## DATA PROVIDED:

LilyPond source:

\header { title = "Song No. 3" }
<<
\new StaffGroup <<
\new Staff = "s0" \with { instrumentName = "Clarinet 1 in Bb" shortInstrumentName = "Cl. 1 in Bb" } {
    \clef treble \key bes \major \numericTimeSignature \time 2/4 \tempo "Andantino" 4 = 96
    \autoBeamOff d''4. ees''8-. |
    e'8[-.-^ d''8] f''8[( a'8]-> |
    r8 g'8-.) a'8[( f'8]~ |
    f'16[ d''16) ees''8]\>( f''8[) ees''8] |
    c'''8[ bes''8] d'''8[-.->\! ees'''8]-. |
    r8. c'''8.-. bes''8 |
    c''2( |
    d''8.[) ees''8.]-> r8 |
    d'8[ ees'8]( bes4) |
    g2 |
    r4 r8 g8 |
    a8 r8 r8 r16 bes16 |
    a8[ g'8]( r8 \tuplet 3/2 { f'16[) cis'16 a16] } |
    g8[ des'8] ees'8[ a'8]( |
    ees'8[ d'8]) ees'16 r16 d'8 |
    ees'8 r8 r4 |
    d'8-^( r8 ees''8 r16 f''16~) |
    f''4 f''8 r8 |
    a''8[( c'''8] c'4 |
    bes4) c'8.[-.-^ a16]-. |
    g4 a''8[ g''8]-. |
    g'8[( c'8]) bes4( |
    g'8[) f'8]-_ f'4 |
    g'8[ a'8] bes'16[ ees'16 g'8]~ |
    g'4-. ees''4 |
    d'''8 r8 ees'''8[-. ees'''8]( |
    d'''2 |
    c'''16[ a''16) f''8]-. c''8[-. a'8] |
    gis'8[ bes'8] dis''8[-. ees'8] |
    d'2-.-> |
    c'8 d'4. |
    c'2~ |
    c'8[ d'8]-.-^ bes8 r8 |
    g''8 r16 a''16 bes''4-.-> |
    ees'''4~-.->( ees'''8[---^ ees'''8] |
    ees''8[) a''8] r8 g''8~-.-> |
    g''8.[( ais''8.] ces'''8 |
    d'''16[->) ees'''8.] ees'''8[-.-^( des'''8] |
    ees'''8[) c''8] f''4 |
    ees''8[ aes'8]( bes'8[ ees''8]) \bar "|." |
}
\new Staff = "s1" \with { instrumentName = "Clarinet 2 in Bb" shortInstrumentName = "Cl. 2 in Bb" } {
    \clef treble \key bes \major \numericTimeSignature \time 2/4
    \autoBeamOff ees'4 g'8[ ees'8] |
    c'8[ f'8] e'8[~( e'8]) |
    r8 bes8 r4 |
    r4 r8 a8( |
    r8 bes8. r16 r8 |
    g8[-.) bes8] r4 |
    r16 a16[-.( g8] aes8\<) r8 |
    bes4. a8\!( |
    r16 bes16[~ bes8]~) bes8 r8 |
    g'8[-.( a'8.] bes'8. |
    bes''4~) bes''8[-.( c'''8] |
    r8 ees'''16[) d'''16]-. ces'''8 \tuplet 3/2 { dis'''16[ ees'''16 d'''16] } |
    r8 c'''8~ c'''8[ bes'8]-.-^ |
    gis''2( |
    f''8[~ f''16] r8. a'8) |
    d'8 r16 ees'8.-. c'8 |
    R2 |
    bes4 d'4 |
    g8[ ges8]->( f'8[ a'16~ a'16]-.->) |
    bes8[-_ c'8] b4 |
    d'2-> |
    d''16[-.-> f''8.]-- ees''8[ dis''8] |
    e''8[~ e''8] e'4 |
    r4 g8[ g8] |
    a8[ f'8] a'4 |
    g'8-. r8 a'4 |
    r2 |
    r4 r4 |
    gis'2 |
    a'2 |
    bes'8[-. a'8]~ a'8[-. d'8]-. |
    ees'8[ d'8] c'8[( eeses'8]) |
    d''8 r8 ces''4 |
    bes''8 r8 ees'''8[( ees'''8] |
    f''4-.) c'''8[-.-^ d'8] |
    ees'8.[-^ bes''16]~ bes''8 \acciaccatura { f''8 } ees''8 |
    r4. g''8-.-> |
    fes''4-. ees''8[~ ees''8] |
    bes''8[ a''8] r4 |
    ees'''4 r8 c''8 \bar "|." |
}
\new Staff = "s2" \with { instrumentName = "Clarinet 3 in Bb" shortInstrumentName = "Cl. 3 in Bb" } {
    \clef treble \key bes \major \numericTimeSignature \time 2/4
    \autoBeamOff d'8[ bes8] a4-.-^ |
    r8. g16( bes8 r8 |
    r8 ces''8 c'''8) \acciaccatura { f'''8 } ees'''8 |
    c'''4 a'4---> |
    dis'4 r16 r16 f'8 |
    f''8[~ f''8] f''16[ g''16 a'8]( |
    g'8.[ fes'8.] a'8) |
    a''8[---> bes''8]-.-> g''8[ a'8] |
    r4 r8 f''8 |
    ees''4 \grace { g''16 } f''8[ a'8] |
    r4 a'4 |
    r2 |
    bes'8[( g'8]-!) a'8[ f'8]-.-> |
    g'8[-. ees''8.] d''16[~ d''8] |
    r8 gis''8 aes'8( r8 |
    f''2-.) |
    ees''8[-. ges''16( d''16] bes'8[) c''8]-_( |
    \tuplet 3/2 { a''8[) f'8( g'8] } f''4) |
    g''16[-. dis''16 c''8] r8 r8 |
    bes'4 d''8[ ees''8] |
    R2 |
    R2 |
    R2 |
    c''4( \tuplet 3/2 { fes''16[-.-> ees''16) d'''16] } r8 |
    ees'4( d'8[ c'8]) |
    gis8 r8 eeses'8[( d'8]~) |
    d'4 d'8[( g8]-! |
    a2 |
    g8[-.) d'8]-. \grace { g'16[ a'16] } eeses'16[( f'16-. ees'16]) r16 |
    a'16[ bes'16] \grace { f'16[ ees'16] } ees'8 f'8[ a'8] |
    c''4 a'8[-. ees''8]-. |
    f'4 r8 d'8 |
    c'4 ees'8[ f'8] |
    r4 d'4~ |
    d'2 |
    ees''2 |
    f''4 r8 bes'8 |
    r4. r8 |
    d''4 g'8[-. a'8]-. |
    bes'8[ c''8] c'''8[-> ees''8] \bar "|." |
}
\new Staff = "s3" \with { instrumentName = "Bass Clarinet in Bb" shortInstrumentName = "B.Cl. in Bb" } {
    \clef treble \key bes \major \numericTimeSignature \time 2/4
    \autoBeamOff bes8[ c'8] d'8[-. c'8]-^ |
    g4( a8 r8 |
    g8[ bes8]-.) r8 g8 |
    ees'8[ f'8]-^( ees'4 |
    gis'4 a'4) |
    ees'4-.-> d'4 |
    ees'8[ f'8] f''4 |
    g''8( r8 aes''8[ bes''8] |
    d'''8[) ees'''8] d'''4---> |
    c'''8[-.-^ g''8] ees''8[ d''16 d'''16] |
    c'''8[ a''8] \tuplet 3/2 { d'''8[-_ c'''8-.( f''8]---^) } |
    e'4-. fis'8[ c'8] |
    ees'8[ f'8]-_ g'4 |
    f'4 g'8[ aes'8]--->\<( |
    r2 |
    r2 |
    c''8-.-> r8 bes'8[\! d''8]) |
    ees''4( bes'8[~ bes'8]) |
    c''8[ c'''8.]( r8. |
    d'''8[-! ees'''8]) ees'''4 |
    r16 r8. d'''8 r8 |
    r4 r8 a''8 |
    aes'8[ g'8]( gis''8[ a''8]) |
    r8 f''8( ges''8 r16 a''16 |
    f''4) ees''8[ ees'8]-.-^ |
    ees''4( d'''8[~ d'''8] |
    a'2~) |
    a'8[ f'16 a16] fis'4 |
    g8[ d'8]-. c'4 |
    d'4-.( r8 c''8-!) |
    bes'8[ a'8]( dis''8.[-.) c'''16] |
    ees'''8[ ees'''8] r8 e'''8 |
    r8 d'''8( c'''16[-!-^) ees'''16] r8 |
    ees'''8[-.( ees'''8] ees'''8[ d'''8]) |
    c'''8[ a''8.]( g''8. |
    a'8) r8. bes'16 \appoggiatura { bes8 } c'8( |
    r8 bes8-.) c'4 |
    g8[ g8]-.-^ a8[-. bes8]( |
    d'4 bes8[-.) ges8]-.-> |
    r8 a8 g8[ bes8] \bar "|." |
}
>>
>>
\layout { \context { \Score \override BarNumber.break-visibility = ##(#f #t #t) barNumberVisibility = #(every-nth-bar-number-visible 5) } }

## TASK TO CARRY OUT:
Identify every line in the records that contains the string "acciaccatura", and copy each of those lines. Case counts.

## TASK SOLUTION:
    ees'8.[-^ bes''16]~ bes''8 \acciaccatura { f''8 } ees''8 |
    r8 ces''8 c'''8) \acciaccatura { f'''8 } ees'''8 |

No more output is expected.